#### What you have to do
Report every line of the records below that contains the word "none".

#### Exercise materials

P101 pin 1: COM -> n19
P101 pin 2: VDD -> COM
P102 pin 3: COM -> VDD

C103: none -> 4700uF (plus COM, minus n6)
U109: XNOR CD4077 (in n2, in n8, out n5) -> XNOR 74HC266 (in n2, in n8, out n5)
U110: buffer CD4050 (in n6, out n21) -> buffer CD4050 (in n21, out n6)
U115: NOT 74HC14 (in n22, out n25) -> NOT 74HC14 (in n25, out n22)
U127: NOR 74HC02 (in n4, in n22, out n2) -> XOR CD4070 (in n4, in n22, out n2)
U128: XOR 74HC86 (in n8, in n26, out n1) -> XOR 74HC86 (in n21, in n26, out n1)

==

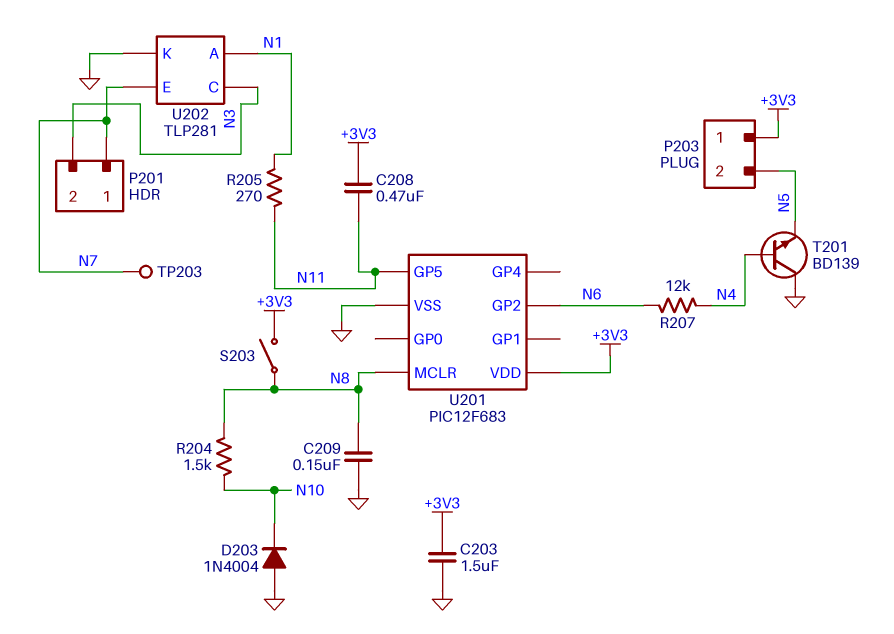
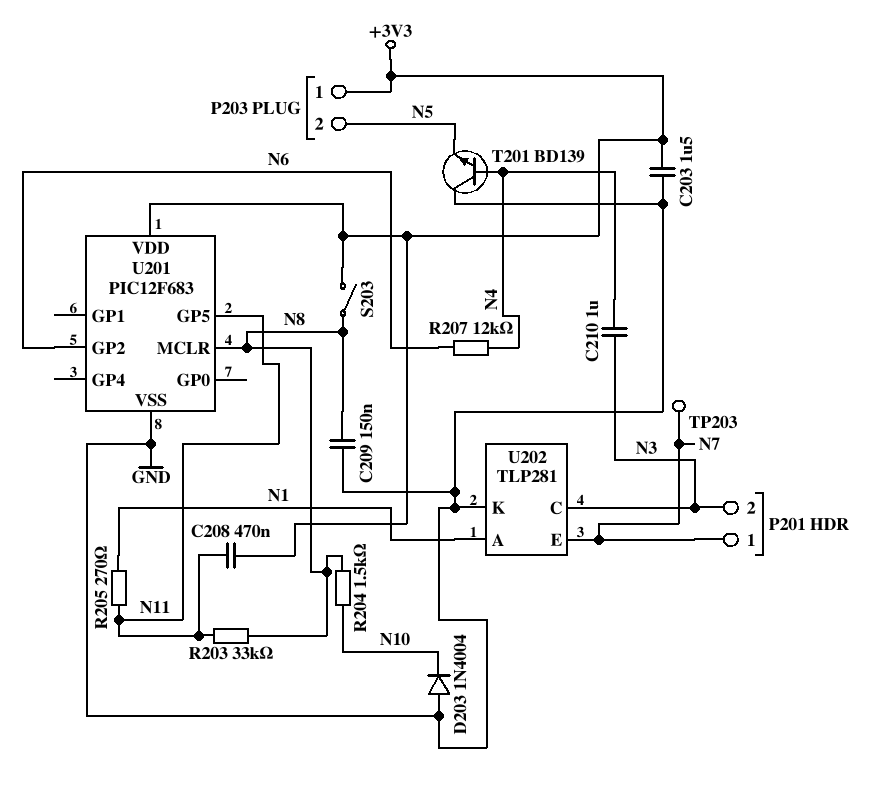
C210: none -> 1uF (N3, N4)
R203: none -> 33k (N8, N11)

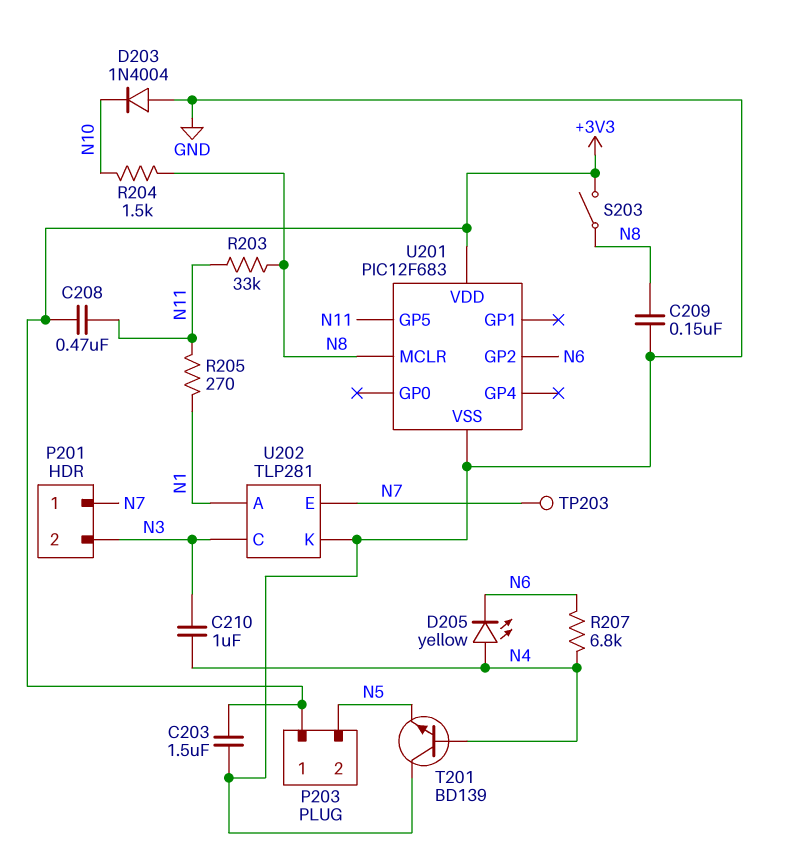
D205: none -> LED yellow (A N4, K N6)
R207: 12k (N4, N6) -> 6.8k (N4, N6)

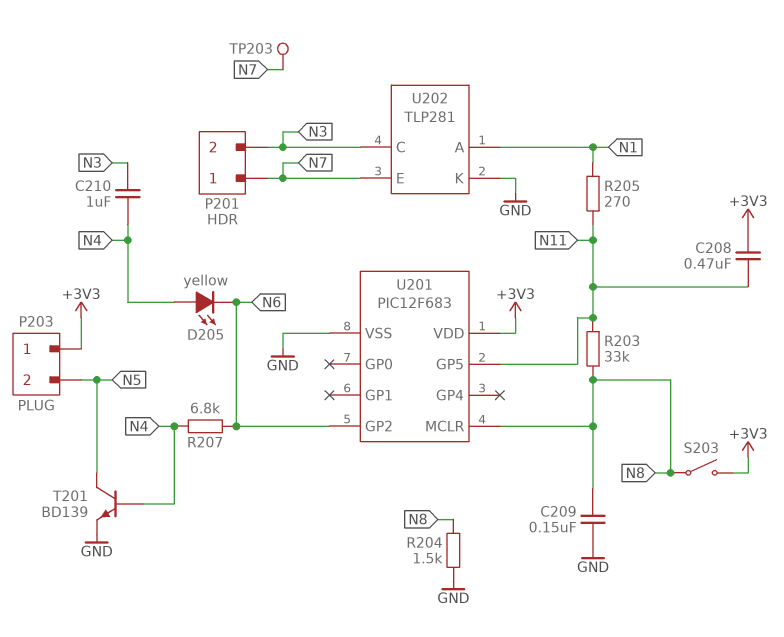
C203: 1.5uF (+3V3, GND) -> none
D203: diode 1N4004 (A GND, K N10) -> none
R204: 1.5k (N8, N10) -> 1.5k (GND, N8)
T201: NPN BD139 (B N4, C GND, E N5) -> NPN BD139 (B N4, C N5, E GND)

#### Expected answer
C103: none -> 4700uF (plus COM, minus n6)
C210: none -> 1uF (N3, N4)
R203: none -> 33k (N8, N11)
D205: none -> LED yellow (A N4, K N6)
C203: 1.5uF (+3V3, GND) -> none
D203: diode 1N4004 (A GND, K N10) -> none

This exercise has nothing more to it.